======== GIVEN RECORDS

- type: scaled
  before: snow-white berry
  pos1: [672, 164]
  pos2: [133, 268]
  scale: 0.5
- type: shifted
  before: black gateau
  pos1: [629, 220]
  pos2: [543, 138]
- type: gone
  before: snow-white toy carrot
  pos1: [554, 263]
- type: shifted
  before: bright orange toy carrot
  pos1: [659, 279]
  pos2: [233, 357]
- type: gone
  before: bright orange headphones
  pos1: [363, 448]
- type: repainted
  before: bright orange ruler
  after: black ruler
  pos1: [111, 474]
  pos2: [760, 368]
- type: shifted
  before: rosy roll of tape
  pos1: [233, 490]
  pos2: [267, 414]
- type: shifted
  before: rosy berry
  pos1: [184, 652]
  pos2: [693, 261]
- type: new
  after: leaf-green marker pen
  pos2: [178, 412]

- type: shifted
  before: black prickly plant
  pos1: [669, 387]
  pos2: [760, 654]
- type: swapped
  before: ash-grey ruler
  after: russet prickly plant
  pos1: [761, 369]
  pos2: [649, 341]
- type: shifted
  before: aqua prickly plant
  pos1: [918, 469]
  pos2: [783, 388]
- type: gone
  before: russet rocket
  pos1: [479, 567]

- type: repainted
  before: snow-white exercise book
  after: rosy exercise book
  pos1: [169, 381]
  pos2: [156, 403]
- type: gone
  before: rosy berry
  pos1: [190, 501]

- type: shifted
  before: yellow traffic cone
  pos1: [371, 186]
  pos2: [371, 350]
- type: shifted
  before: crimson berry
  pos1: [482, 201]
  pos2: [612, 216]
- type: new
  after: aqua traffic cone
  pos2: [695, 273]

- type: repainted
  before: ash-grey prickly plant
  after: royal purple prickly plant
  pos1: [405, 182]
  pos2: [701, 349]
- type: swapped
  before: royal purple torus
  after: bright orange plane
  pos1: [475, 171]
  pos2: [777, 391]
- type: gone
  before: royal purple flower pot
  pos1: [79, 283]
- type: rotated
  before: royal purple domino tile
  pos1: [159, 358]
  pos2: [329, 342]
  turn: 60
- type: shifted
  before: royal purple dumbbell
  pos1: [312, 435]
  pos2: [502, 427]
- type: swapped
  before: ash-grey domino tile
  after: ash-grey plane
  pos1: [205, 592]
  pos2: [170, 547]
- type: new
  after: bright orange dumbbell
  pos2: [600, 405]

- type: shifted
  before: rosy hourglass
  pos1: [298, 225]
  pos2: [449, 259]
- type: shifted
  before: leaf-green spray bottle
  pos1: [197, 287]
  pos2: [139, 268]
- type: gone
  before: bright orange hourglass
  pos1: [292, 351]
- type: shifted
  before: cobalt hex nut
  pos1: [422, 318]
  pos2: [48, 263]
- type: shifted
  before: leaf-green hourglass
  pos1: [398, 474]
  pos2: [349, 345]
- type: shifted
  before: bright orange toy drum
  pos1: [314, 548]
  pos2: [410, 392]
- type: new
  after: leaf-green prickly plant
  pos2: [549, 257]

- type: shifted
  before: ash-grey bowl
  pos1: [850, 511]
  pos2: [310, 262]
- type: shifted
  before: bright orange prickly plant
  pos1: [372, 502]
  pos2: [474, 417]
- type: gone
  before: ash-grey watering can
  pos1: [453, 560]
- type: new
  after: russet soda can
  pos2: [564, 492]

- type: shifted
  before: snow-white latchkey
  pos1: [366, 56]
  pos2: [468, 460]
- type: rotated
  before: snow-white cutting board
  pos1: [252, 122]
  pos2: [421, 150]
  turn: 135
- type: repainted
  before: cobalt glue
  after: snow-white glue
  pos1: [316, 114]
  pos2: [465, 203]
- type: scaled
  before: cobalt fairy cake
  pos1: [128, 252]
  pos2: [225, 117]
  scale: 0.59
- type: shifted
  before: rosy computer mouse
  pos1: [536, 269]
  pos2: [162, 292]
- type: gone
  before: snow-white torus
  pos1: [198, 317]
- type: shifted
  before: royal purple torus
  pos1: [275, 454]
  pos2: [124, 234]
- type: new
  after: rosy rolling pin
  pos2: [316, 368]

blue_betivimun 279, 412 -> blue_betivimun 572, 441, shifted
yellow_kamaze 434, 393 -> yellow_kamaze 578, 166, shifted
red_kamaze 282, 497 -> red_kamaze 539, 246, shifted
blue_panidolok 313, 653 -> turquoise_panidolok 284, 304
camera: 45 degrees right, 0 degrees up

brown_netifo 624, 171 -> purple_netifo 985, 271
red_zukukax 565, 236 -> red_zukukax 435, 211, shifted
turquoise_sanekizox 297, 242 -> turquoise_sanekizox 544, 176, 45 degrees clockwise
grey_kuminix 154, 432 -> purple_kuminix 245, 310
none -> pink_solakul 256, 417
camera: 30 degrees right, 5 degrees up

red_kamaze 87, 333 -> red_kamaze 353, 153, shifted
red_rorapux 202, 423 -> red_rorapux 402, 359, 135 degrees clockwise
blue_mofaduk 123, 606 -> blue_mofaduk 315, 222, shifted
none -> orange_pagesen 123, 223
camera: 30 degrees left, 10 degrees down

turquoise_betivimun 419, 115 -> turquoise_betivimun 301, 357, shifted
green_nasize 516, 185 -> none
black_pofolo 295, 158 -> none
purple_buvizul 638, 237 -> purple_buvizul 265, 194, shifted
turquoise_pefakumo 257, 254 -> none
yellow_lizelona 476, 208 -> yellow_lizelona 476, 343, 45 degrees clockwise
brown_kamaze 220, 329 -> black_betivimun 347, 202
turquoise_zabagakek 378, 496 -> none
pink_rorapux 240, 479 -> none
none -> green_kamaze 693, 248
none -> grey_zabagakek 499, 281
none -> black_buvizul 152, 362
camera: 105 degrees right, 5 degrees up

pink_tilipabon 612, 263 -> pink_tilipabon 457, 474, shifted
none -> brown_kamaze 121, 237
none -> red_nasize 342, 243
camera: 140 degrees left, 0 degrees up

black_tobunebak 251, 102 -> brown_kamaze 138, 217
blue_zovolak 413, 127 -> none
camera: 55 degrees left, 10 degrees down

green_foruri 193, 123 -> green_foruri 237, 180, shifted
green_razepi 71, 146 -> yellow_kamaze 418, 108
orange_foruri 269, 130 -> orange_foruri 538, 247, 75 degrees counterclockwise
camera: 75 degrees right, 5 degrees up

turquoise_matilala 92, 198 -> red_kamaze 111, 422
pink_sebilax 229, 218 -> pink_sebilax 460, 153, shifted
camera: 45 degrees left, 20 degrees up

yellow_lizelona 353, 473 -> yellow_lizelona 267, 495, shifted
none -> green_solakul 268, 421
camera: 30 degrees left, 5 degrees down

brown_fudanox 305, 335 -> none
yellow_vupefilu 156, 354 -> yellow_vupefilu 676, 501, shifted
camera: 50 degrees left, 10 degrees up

================

▸ **WORK TO BE COMPLETED**
Output each entry once again, exactly as shown above.

▸ **TASK SOLUTION**
- type: scaled
  before: snow-white berry
  pos1: [672, 164]
  pos2: [133, 268]
  scale: 0.5
- type: shifted
  before: black gateau
  pos1: [629, 220]
  pos2: [543, 138]
- type: gone
  before: snow-white toy carrot
  pos1: [554, 263]
- type: shifted
  before: bright orange toy carrot
  pos1: [659, 279]
  pos2: [233, 357]
- type: gone
  before: bright orange headphones
  pos1: [363, 448]
- type: repainted
  before: bright orange ruler
  after: black ruler
  pos1: [111, 474]
  pos2: [760, 368]
- type: shifted
  before: rosy roll of tape
  pos1: [233, 490]
  pos2: [267, 414]
- type: shifted
  before: rosy berry
  pos1: [184, 652]
  pos2: [693, 261]
- type: new
  after: leaf-green marker pen
  pos2: [178, 412]

- type: shifted
  before: black prickly plant
  pos1: [669, 387]
  pos2: [760, 654]
- type: swapped
  before: ash-grey ruler
  after: russet prickly plant
  pos1: [761, 369]
  pos2: [649, 341]
- type: shifted
  before: aqua prickly plant
  pos1: [918, 469]
  pos2: [783, 388]
- type: gone
  before: russet rocket
  pos1: [479, 567]

- type: repainted
  before: snow-white exercise book
  after: rosy exercise book
  pos1: [169, 381]
  pos2: [156, 403]
- type: gone
  before: rosy berry
  pos1: [190, 501]

- type: shifted
  before: yellow traffic cone
  pos1: [371, 186]
  pos2: [371, 350]
- type: shifted
  before: crimson berry
  pos1: [482, 201]
  pos2: [612, 216]
- type: new
  after: aqua traffic cone
  pos2: [695, 273]

- type: repainted
  before: ash-grey prickly plant
  after: royal purple prickly plant
  pos1: [405, 182]
  pos2: [701, 349]
- type: swapped
  before: royal purple torus
  after: bright orange plane
  pos1: [475, 171]
  pos2: [777, 391]
- type: gone
  before: royal purple flower pot
  pos1: [79, 283]
- type: rotated
  before: royal purple domino tile
  pos1: [159, 358]
  pos2: [329, 342]
  turn: 60
- type: shifted
  before: royal purple dumbbell
  pos1: [312, 435]
  pos2: [502, 427]
- type: swapped
  before: ash-grey domino tile
  after: ash-grey plane
  pos1: [205, 592]
  pos2: [170, 547]
- type: new
  after: bright orange dumbbell
  pos2: [600, 405]

- type: shifted
  before: rosy hourglass
  pos1: [298, 225]
  pos2: [449, 259]
- type: shifted
  before: leaf-green spray bottle
  pos1: [197, 287]
  pos2: [139, 268]
- type: gone
  before: bright orange hourglass
  pos1: [292, 351]
- type: shifted
  before: cobalt hex nut
  pos1: [422, 318]
  pos2: [48, 263]
- type: shifted
  before: leaf-green hourglass
  pos1: [398, 474]
  pos2: [349, 345]
- type: shifted
  before: bright orange toy drum
  pos1: [314, 548]
  pos2: [410, 392]
- type: new
  after: leaf-green prickly plant
  pos2: [549, 257]

- type: shifted
  before: ash-grey bowl
  pos1: [850, 511]
  pos2: [310, 262]
- type: shifted
  before: bright orange prickly plant
  pos1: [372, 502]
  pos2: [474, 417]
- type: gone
  before: ash-grey watering can
  pos1: [453, 560]
- type: new
  after: russet soda can
  pos2: [564, 492]

- type: shifted
  before: snow-white latchkey
  pos1: [366, 56]
  pos2: [468, 460]
- type: rotated
  before: snow-white cutting board
  pos1: [252, 122]
  pos2: [421, 150]
  turn: 135
- type: repainted
  before: cobalt glue
  after: snow-white glue
  pos1: [316, 114]
  pos2: [465, 203]
- type: scaled
  before: cobalt fairy cake
  pos1: [128, 252]
  pos2: [225, 117]
  scale: 0.59
- type: shifted
  before: rosy computer mouse
  pos1: [536, 269]
  pos2: [162, 292]
- type: gone
  before: snow-white torus
  pos1: [198, 317]
- type: shifted
  before: royal purple torus
  pos1: [275, 454]
  pos2: [124, 234]
- type: new
  after: rosy rolling pin
  pos2: [316, 368]

blue_betivimun 279, 412 -> blue_betivimun 572, 441, shifted
yellow_kamaze 434, 393 -> yellow_kamaze 578, 166, shifted
red_kamaze 282, 497 -> red_kamaze 539, 246, shifted
blue_panidolok 313, 653 -> turquoise_panidolok 284, 304
camera: 45 degrees right, 0 degrees up

brown_netifo 624, 171 -> purple_netifo 985, 271
red_zukukax 565, 236 -> red_zukukax 435, 211, shifted
turquoise_sanekizox 297, 242 -> turquoise_sanekizox 544, 176, 45 degrees clockwise
grey_kuminix 154, 432 -> purple_kuminix 245, 310
none -> pink_solakul 256, 417
camera: 30 degrees right, 5 degrees up

red_kamaze 87, 333 -> red_kamaze 353, 153, shifted
red_rorapux 202, 423 -> red_rorapux 402, 359, 135 degrees clockwise
blue_mofaduk 123, 606 -> blue_mofaduk 315, 222, shifted
none -> orange_pagesen 123, 223
camera: 30 degrees left, 10 degrees down

turquoise_betivimun 419, 115 -> turquoise_betivimun 301, 357, shifted
green_nasize 516, 185 -> none
black_pofolo 295, 158 -> none
purple_buvizul 638, 237 -> purple_buvizul 265, 194, shifted
turquoise_pefakumo 257, 254 -> none
yellow_lizelona 476, 208 -> yellow_lizelona 476, 343, 45 degrees clockwise
brown_kamaze 220, 329 -> black_betivimun 347, 202
turquoise_zabagakek 378, 496 -> none
pink_rorapux 240, 479 -> none
none -> green_kamaze 693, 248
none -> grey_zabagakek 499, 281
none -> black_buvizul 152, 362
camera: 105 degrees right, 5 degrees up

pink_tilipabon 612, 263 -> pink_tilipabon 457, 474, shifted
none -> brown_kamaze 121, 237
none -> red_nasize 342, 243
camera: 140 degrees left, 0 degrees up

black_tobunebak 251, 102 -> brown_kamaze 138, 217
blue_zovolak 413, 127 -> none
camera: 55 degrees left, 10 degrees down

green_foruri 193, 123 -> green_foruri 237, 180, shifted
green_razepi 71, 146 -> yellow_kamaze 418, 108
orange_foruri 269, 130 -> orange_foruri 538, 247, 75 degrees counterclockwise
camera: 75 degrees right, 5 degrees up

turquoise_matilala 92, 198 -> red_kamaze 111, 422
pink_sebilax 229, 218 -> pink_sebilax 460, 153, shifted
camera: 45 degrees left, 20 degrees up

yellow_lizelona 353, 473 -> yellow_lizelona 267, 495, shifted
none -> green_solakul 268, 421
camera: 30 degrees left, 5 degrees down

brown_fudanox 305, 335 -> none
yellow_vupefilu 156, 354 -> yellow_vupefilu 676, 501, shifted
camera: 50 degrees left, 10 degrees up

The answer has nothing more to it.